Wherever a picture appears in the listing, leave it out, and copy the rest exactly.

╔══

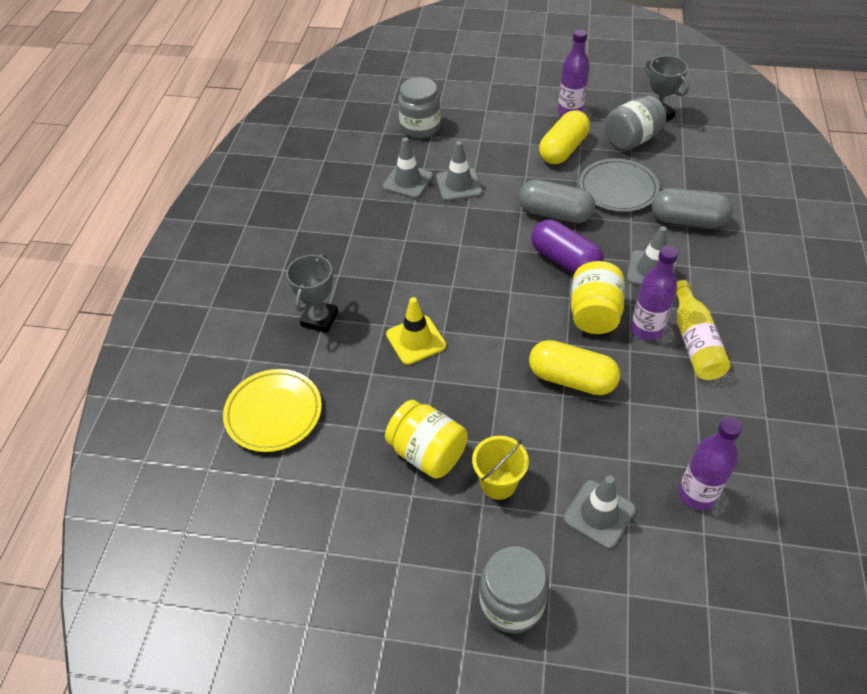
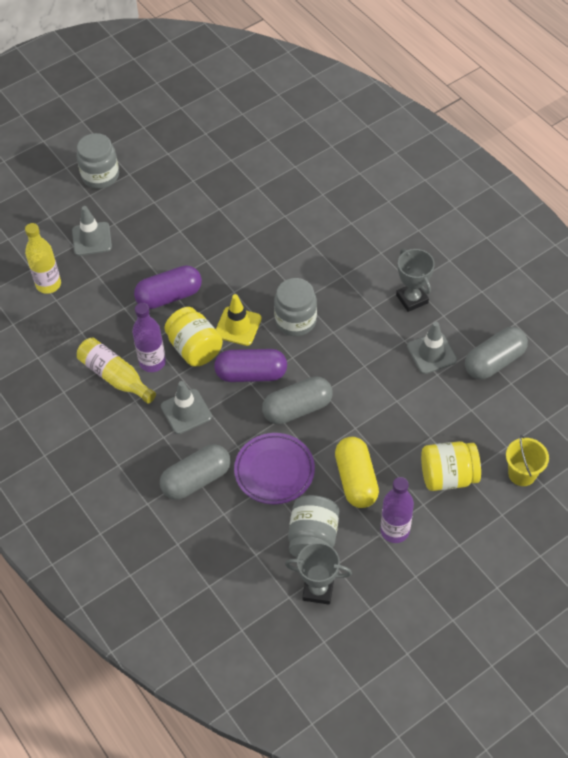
camera: 135 degrees right, 5 degrees up
yellow plate [223,369,322,452] -> none
grey trophy [286,254,338,333] -> grey trophy moved to [396,249,435,312]
yellow jar [385,400,468,479] -> yellow jar moved to [421,441,481,491]
yellow traffic cone [386,297,446,365] -> yellow traffic cone moved to [216,294,262,346]
grey jar [398,77,441,138] -> grey jar moved to [274,278,317,336]
grey traffic cone [436,141,482,201] -> none
yellow bucket [472,436,529,500] -> yellow bucket moved to [506,435,549,486]
yellow capsule [529,340,620,395] -> purple capsule [134,265,202,309]
grey plate [579,158,660,212] -> purple plate [234,433,315,504]
purple bottle [678,417,742,510] -> yellow bottle [25,223,61,294]
none -> grey capsule [465,327,528,380]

╚══

→ **The answer**:
camera: 135 degrees right, 5 degrees up
yellow plate [223,369,322,452] -> none
grey trophy [286,254,338,333] -> grey trophy moved to [396,249,435,312]
yellow jar [385,400,468,479] -> yellow jar moved to [421,441,481,491]
yellow traffic cone [386,297,446,365] -> yellow traffic cone moved to [216,294,262,346]
grey jar [398,77,441,138] -> grey jar moved to [274,278,317,336]
grey traffic cone [436,141,482,201] -> none
yellow bucket [472,436,529,500] -> yellow bucket moved to [506,435,549,486]
yellow capsule [529,340,620,395] -> purple capsule [134,265,202,309]
grey plate [579,158,660,212] -> purple plate [234,433,315,504]
purple bottle [678,417,742,510] -> yellow bottle [25,223,61,294]
none -> grey capsule [465,327,528,380]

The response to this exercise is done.